◆ Task description
Return the data exactly, apart from leaving out the pictures.

◆ Dataset section

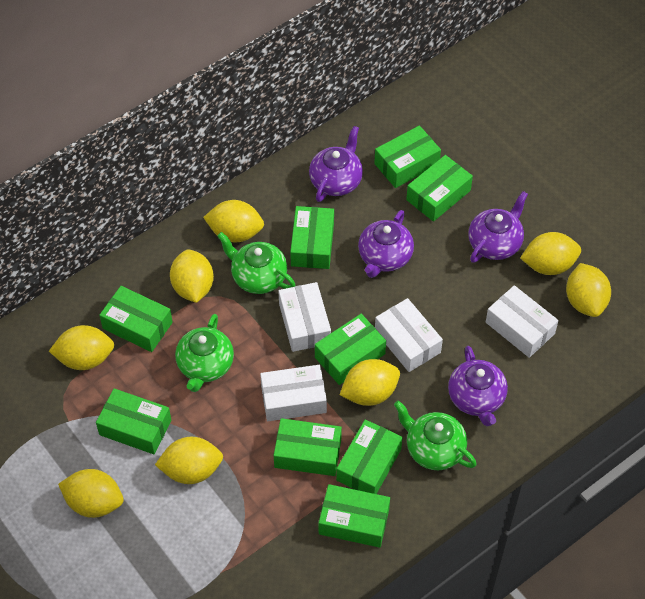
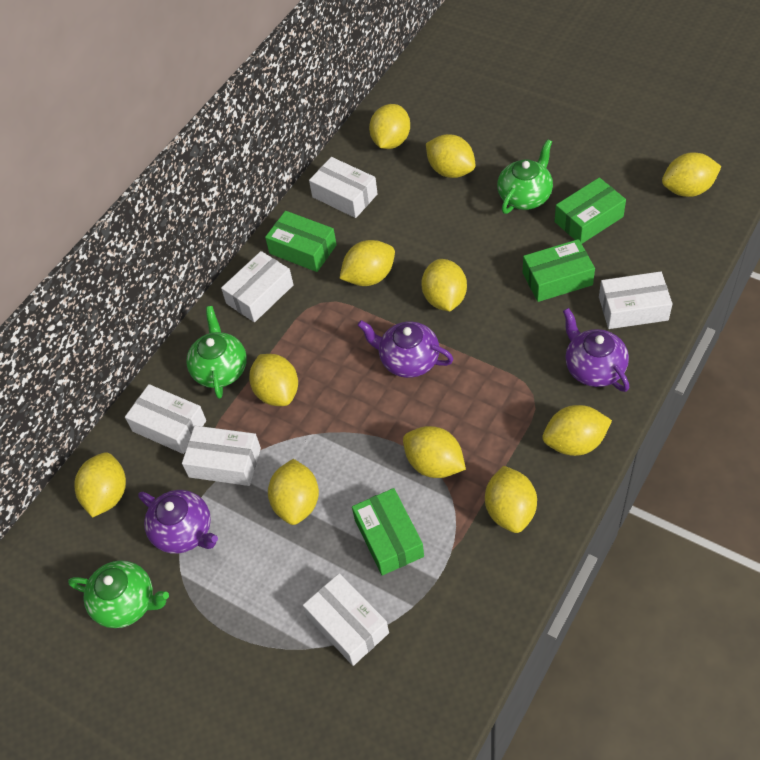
green box: 9 -> 4
purple teapot: 4 -> 3
white box: 4 -> 6
yellow lemon: 8 -> 11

◆ Task answer
green box: 9 -> 4
purple teapot: 4 -> 3
white box: 4 -> 6
yellow lemon: 8 -> 11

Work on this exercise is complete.